### WORK ITEM:
A verbatim copy of the data is wanted, minus any picture in it.

BEGIN DATA BELOW

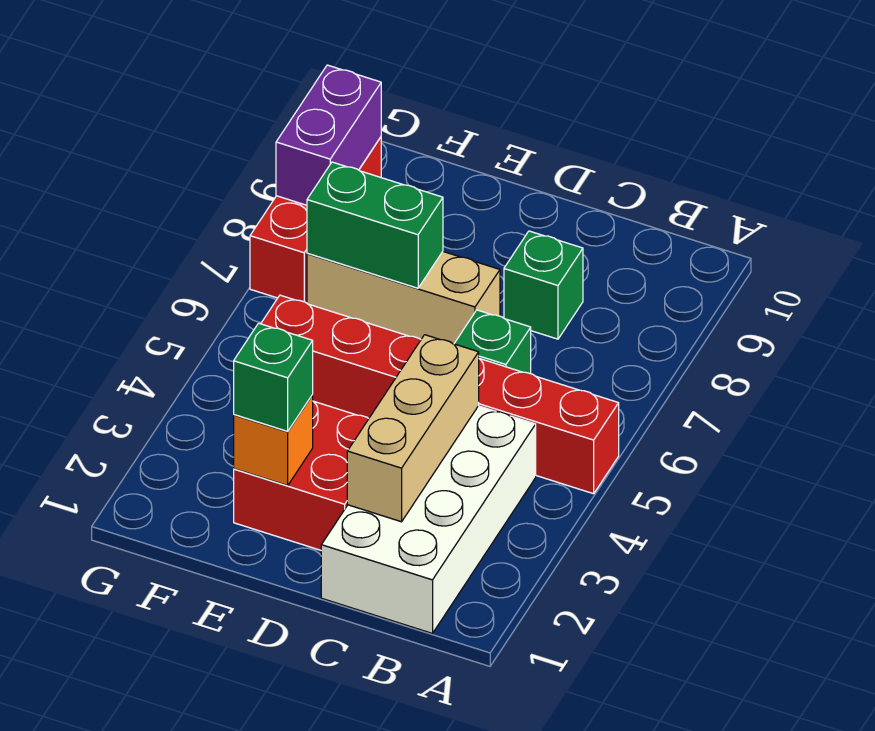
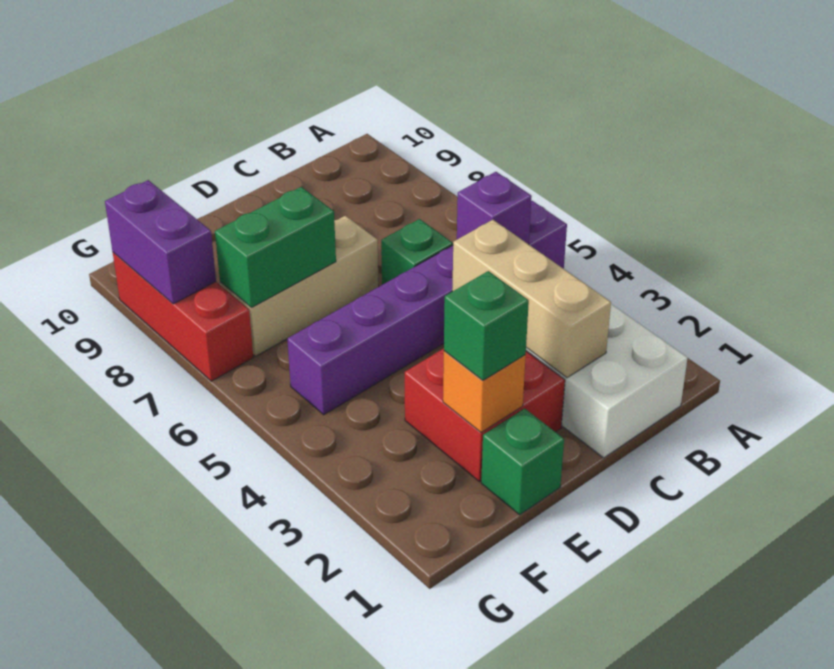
red brick A5:F5 level 1 -> purple brick A5:F5 level 1
none -> purple brick B5 level 2
green brick C8 level 1 -> green brick E1 level 1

END DATA BELOW

### ANSWER SPACE:
red brick A5:F5 level 1 -> purple brick A5:F5 level 1
none -> purple brick B5 level 2
green brick C8 level 1 -> green brick E1 level 1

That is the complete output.